*Records provided*.
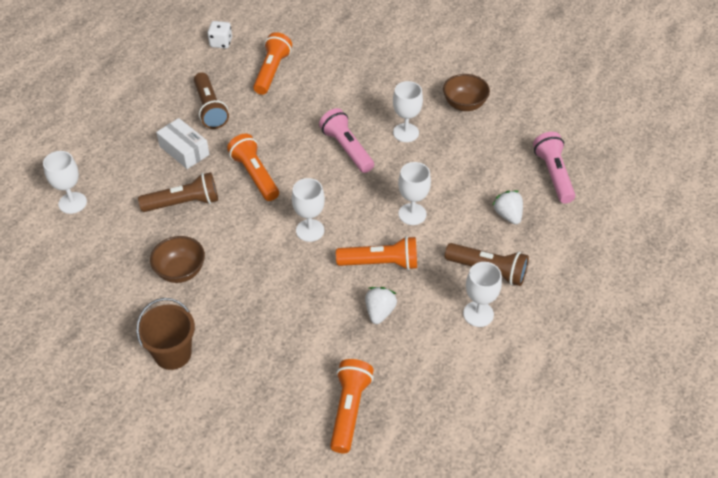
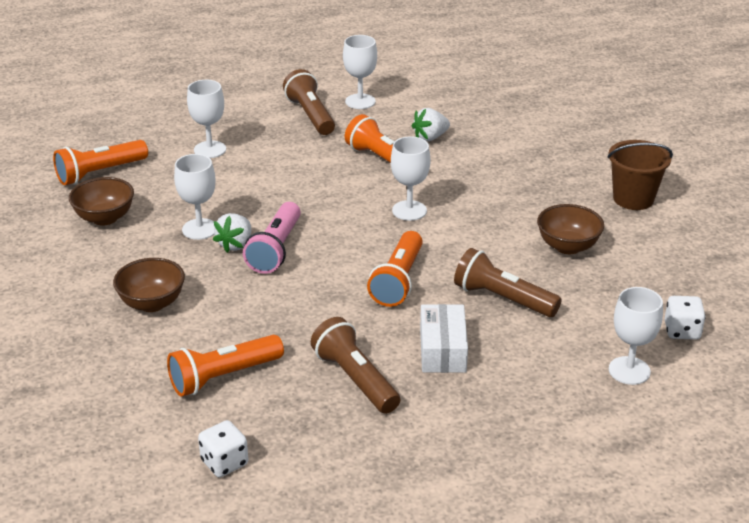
camera: 135 degrees left, 15 degrees down
(59, 250) = (682, 331): none -> white dice
(210, 109) = (355, 379): brown flashlight -> brown flashlight turned 60 degrees counterclockwise
(349, 410) = (527, 108): orange flashlight -> orange flashlight (100, 173)
(359, 80) = (152, 303): none -> brown bowl
(412, 214) = (305, 173): white goblet -> white goblet (210, 149)
(508, 215) = (233, 132): white strawberry -> white strawberry (235, 244)
(553, 174) = (148, 133): pink flashlight -> none

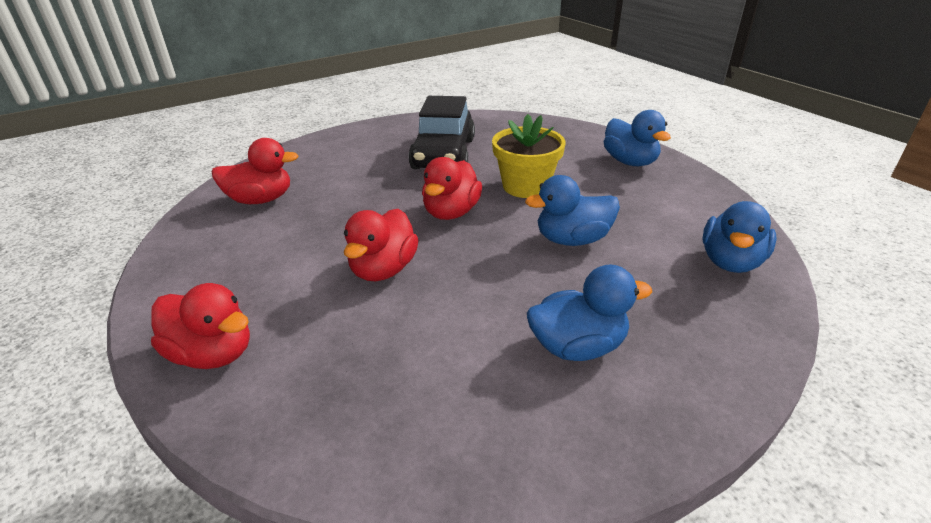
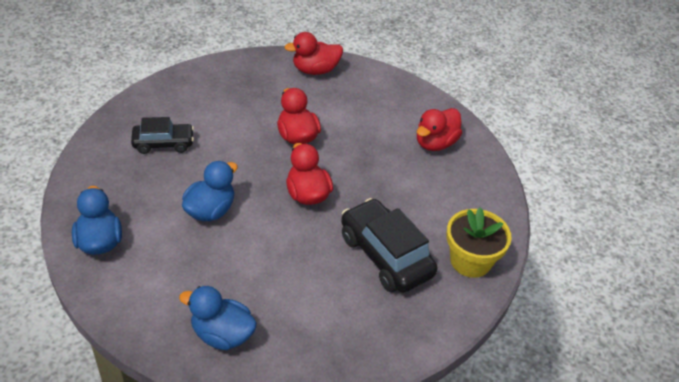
camera: 135 degrees right, 10 degrees up
(526, 186) = (283, 249): yellow flower pot -> yellow flower pot (470, 261)
(577, 346) = (163, 143): blue duck -> black car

*Activity*.
Whenever the string "none" shows up on a line of the listing, copy that line.

*Output below*.
(59, 250) = (682, 331): none -> white dice
(359, 80) = (152, 303): none -> brown bowl
(553, 174) = (148, 133): pink flashlight -> none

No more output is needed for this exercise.